# ENTRIES PROVIDED start
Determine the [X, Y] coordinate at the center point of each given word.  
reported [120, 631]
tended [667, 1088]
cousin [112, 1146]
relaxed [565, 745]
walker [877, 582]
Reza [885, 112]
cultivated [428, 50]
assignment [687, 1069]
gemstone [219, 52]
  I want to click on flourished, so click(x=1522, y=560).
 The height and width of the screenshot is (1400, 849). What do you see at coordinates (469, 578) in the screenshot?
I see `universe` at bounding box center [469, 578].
# ENTRIES PROVIDED end
STATED TASK - Arrange every line of the records above as a Markdown table with the columns "No." and "Text," giving each line a row number and leaving out any blank lines.

THE SOLUTION -
| No. | Text |
|---|---|
| 1 | Determine the [X, Y] coordinate at the center point of each given word.   |
| 2 | reported [120, 631] |
| 3 | tended [667, 1088] |
| 4 | cousin [112, 1146] |
| 5 | relaxed [565, 745] |
| 6 | walker [877, 582] |
| 7 | Reza [885, 112] |
| 8 | cultivated [428, 50] |
| 9 | assignment [687, 1069] |
| 10 | gemstone [219, 52] |
| 11 |   I want to click on flourished, so click(x=1522, y=560). |
| 12 |  The height and width of the screenshot is (1400, 849). What do you see at coordinates (469, 578) in the screenshot? |
| 13 | I see `universe` at bounding box center [469, 578]. |